*** Available records Section Begins ***
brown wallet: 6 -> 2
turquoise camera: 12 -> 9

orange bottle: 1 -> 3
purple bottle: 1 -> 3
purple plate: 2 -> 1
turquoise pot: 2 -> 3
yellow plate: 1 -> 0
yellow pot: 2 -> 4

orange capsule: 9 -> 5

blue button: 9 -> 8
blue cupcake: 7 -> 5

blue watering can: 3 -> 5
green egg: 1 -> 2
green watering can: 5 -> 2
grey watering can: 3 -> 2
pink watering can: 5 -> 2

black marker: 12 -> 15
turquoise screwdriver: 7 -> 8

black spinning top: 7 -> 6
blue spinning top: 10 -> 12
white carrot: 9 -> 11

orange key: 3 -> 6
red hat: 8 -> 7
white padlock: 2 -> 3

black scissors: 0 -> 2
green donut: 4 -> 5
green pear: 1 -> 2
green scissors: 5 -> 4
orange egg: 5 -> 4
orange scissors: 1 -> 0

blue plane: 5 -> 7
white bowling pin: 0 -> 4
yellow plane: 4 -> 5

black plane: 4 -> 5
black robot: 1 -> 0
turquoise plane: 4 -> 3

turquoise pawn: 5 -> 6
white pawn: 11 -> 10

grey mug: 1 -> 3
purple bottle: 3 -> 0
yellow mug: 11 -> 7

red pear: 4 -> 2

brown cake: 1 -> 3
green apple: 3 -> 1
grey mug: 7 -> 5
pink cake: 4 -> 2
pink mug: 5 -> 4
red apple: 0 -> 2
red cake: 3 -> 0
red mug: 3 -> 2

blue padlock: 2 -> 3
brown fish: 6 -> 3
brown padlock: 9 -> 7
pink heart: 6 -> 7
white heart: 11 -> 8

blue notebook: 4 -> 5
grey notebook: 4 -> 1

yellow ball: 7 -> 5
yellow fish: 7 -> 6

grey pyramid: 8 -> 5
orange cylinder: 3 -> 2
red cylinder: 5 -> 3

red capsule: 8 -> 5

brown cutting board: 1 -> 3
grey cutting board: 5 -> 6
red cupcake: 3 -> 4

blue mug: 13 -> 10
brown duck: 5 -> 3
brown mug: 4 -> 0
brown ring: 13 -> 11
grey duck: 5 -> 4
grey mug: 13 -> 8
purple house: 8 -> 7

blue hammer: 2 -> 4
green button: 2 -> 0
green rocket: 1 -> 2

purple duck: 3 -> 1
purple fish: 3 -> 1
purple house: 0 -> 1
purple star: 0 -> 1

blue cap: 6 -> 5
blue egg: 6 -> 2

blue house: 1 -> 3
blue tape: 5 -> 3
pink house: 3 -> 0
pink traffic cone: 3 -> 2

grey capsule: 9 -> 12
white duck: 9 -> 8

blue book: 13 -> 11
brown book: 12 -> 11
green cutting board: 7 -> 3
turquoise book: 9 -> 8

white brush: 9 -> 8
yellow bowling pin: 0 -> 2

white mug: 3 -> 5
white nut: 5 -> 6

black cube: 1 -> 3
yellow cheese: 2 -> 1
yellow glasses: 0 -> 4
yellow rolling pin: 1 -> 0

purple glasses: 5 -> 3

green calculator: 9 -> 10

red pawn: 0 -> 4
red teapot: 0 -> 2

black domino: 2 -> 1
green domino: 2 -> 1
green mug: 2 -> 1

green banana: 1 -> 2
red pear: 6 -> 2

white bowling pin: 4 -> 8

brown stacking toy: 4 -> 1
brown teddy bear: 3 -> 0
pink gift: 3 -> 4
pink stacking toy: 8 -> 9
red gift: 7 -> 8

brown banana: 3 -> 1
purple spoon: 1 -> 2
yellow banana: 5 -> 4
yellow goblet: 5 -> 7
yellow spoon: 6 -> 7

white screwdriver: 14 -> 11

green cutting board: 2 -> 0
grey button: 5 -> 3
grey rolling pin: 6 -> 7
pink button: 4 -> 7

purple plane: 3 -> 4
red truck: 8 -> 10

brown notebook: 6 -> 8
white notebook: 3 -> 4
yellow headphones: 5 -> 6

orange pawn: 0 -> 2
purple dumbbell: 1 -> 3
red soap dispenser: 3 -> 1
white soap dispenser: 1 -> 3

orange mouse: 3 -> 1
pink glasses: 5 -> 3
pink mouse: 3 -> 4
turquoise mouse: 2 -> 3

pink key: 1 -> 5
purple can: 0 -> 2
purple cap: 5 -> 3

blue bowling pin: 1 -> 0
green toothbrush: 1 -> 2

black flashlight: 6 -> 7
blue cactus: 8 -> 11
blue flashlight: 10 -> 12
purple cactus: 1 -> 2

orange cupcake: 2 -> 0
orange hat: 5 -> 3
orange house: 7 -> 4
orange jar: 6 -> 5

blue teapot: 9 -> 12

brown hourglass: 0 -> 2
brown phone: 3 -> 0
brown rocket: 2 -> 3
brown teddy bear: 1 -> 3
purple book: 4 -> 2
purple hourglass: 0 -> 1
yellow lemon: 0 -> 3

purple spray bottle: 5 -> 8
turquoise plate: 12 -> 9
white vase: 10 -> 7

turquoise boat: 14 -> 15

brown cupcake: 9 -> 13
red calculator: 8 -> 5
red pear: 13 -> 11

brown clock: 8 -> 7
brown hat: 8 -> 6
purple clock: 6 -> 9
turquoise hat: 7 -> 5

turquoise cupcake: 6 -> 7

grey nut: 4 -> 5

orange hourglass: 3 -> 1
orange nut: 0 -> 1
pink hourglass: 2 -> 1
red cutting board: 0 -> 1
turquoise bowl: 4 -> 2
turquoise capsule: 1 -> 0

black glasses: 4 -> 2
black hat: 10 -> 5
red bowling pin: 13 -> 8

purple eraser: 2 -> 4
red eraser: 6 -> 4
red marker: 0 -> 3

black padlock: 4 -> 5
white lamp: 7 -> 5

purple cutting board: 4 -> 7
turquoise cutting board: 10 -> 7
*** Available records Section Ends ***
# [What the exercise asks]
Return the lines above exactly, keeping every word.

# [Written reply]
brown wallet: 6 -> 2
turquoise camera: 12 -> 9

orange bottle: 1 -> 3
purple bottle: 1 -> 3
purple plate: 2 -> 1
turquoise pot: 2 -> 3
yellow plate: 1 -> 0
yellow pot: 2 -> 4

orange capsule: 9 -> 5

blue button: 9 -> 8
blue cupcake: 7 -> 5

blue watering can: 3 -> 5
green egg: 1 -> 2
green watering can: 5 -> 2
grey watering can: 3 -> 2
pink watering can: 5 -> 2

black marker: 12 -> 15
turquoise screwdriver: 7 -> 8

black spinning top: 7 -> 6
blue spinning top: 10 -> 12
white carrot: 9 -> 11

orange key: 3 -> 6
red hat: 8 -> 7
white padlock: 2 -> 3

black scissors: 0 -> 2
green donut: 4 -> 5
green pear: 1 -> 2
green scissors: 5 -> 4
orange egg: 5 -> 4
orange scissors: 1 -> 0

blue plane: 5 -> 7
white bowling pin: 0 -> 4
yellow plane: 4 -> 5

black plane: 4 -> 5
black robot: 1 -> 0
turquoise plane: 4 -> 3

turquoise pawn: 5 -> 6
white pawn: 11 -> 10

grey mug: 1 -> 3
purple bottle: 3 -> 0
yellow mug: 11 -> 7

red pear: 4 -> 2

brown cake: 1 -> 3
green apple: 3 -> 1
grey mug: 7 -> 5
pink cake: 4 -> 2
pink mug: 5 -> 4
red apple: 0 -> 2
red cake: 3 -> 0
red mug: 3 -> 2

blue padlock: 2 -> 3
brown fish: 6 -> 3
brown padlock: 9 -> 7
pink heart: 6 -> 7
white heart: 11 -> 8

blue notebook: 4 -> 5
grey notebook: 4 -> 1

yellow ball: 7 -> 5
yellow fish: 7 -> 6

grey pyramid: 8 -> 5
orange cylinder: 3 -> 2
red cylinder: 5 -> 3

red capsule: 8 -> 5

brown cutting board: 1 -> 3
grey cutting board: 5 -> 6
red cupcake: 3 -> 4

blue mug: 13 -> 10
brown duck: 5 -> 3
brown mug: 4 -> 0
brown ring: 13 -> 11
grey duck: 5 -> 4
grey mug: 13 -> 8
purple house: 8 -> 7

blue hammer: 2 -> 4
green button: 2 -> 0
green rocket: 1 -> 2

purple duck: 3 -> 1
purple fish: 3 -> 1
purple house: 0 -> 1
purple star: 0 -> 1

blue cap: 6 -> 5
blue egg: 6 -> 2

blue house: 1 -> 3
blue tape: 5 -> 3
pink house: 3 -> 0
pink traffic cone: 3 -> 2

grey capsule: 9 -> 12
white duck: 9 -> 8

blue book: 13 -> 11
brown book: 12 -> 11
green cutting board: 7 -> 3
turquoise book: 9 -> 8

white brush: 9 -> 8
yellow bowling pin: 0 -> 2

white mug: 3 -> 5
white nut: 5 -> 6

black cube: 1 -> 3
yellow cheese: 2 -> 1
yellow glasses: 0 -> 4
yellow rolling pin: 1 -> 0

purple glasses: 5 -> 3

green calculator: 9 -> 10

red pawn: 0 -> 4
red teapot: 0 -> 2

black domino: 2 -> 1
green domino: 2 -> 1
green mug: 2 -> 1

green banana: 1 -> 2
red pear: 6 -> 2

white bowling pin: 4 -> 8

brown stacking toy: 4 -> 1
brown teddy bear: 3 -> 0
pink gift: 3 -> 4
pink stacking toy: 8 -> 9
red gift: 7 -> 8

brown banana: 3 -> 1
purple spoon: 1 -> 2
yellow banana: 5 -> 4
yellow goblet: 5 -> 7
yellow spoon: 6 -> 7

white screwdriver: 14 -> 11

green cutting board: 2 -> 0
grey button: 5 -> 3
grey rolling pin: 6 -> 7
pink button: 4 -> 7

purple plane: 3 -> 4
red truck: 8 -> 10

brown notebook: 6 -> 8
white notebook: 3 -> 4
yellow headphones: 5 -> 6

orange pawn: 0 -> 2
purple dumbbell: 1 -> 3
red soap dispenser: 3 -> 1
white soap dispenser: 1 -> 3

orange mouse: 3 -> 1
pink glasses: 5 -> 3
pink mouse: 3 -> 4
turquoise mouse: 2 -> 3

pink key: 1 -> 5
purple can: 0 -> 2
purple cap: 5 -> 3

blue bowling pin: 1 -> 0
green toothbrush: 1 -> 2

black flashlight: 6 -> 7
blue cactus: 8 -> 11
blue flashlight: 10 -> 12
purple cactus: 1 -> 2

orange cupcake: 2 -> 0
orange hat: 5 -> 3
orange house: 7 -> 4
orange jar: 6 -> 5

blue teapot: 9 -> 12

brown hourglass: 0 -> 2
brown phone: 3 -> 0
brown rocket: 2 -> 3
brown teddy bear: 1 -> 3
purple book: 4 -> 2
purple hourglass: 0 -> 1
yellow lemon: 0 -> 3

purple spray bottle: 5 -> 8
turquoise plate: 12 -> 9
white vase: 10 -> 7

turquoise boat: 14 -> 15

brown cupcake: 9 -> 13
red calculator: 8 -> 5
red pear: 13 -> 11

brown clock: 8 -> 7
brown hat: 8 -> 6
purple clock: 6 -> 9
turquoise hat: 7 -> 5

turquoise cupcake: 6 -> 7

grey nut: 4 -> 5

orange hourglass: 3 -> 1
orange nut: 0 -> 1
pink hourglass: 2 -> 1
red cutting board: 0 -> 1
turquoise bowl: 4 -> 2
turquoise capsule: 1 -> 0

black glasses: 4 -> 2
black hat: 10 -> 5
red bowling pin: 13 -> 8

purple eraser: 2 -> 4
red eraser: 6 -> 4
red marker: 0 -> 3

black padlock: 4 -> 5
white lamp: 7 -> 5

purple cutting board: 4 -> 7
turquoise cutting board: 10 -> 7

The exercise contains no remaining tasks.